Your task:
Check each line of the entries. Copy the ones that contain the string "berava".

Entries taken from a collection
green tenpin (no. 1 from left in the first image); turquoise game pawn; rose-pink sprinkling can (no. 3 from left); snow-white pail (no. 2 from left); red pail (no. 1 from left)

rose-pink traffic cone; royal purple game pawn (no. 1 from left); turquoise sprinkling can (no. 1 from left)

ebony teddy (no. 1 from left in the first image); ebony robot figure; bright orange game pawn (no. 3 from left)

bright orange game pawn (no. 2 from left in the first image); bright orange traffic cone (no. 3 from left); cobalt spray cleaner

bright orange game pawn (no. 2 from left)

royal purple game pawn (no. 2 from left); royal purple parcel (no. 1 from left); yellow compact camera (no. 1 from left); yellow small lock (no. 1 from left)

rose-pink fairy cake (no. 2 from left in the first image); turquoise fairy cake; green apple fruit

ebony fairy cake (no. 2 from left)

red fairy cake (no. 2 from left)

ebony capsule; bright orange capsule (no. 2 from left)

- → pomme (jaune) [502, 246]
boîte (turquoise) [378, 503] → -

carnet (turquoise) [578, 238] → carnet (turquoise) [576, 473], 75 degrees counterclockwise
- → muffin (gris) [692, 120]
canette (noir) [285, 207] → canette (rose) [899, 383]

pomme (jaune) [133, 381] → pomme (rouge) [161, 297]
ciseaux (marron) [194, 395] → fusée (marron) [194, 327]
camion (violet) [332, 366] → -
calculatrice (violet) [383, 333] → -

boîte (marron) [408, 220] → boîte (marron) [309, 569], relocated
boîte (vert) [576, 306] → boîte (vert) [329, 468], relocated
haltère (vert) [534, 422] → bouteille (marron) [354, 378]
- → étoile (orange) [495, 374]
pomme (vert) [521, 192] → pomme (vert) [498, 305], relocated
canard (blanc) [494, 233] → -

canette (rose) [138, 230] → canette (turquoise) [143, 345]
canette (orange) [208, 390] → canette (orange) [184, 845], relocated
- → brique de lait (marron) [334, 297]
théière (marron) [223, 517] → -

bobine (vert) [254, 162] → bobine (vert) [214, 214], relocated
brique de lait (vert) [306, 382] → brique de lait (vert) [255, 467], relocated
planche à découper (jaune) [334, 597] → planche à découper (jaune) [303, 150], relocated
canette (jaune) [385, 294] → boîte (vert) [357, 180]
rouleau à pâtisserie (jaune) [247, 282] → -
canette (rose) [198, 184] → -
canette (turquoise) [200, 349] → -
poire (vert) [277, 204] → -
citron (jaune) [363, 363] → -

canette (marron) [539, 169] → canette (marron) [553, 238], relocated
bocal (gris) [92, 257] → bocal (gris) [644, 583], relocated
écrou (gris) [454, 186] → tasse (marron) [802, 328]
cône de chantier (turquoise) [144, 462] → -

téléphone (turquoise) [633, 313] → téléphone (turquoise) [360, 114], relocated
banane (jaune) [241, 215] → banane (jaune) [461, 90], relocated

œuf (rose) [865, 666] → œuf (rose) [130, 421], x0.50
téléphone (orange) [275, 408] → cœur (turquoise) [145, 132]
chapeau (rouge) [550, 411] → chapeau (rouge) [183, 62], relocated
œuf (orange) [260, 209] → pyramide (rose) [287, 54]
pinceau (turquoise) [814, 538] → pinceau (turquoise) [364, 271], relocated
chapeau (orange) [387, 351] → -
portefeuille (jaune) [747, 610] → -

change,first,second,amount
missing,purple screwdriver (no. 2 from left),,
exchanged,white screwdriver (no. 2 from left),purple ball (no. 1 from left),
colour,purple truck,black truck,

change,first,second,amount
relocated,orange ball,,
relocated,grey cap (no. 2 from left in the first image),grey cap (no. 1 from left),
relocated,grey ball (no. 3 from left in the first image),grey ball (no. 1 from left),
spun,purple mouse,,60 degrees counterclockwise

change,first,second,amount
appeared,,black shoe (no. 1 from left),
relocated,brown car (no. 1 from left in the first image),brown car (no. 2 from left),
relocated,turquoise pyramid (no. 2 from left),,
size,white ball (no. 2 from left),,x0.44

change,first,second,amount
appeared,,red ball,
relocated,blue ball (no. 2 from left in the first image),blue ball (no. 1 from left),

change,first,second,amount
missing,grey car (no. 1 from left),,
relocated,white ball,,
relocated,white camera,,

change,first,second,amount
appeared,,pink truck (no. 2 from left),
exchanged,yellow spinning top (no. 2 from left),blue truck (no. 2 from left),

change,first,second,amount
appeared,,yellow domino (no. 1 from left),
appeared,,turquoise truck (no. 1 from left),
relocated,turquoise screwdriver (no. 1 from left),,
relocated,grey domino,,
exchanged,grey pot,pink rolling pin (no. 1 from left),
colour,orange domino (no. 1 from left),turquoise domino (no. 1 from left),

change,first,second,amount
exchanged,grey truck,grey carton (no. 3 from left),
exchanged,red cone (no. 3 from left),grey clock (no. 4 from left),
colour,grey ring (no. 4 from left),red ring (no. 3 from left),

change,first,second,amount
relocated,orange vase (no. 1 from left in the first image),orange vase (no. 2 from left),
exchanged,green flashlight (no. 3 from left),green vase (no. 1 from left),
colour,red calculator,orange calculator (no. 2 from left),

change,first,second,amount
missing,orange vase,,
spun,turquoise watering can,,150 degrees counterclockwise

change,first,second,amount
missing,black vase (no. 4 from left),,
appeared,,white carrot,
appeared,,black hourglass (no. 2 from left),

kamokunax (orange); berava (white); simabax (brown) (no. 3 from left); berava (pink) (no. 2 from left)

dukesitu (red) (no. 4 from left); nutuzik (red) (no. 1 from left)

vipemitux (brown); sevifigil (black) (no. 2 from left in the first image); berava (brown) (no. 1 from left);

Written answer:
kamokunax (orange); berava (white); simabax (brown) (no. 3 from left); berava (pink) (no. 2 from left)
vipemitux (brown); sevifigil (black) (no. 2 from left in the first image); berava (brown) (no. 1 from left);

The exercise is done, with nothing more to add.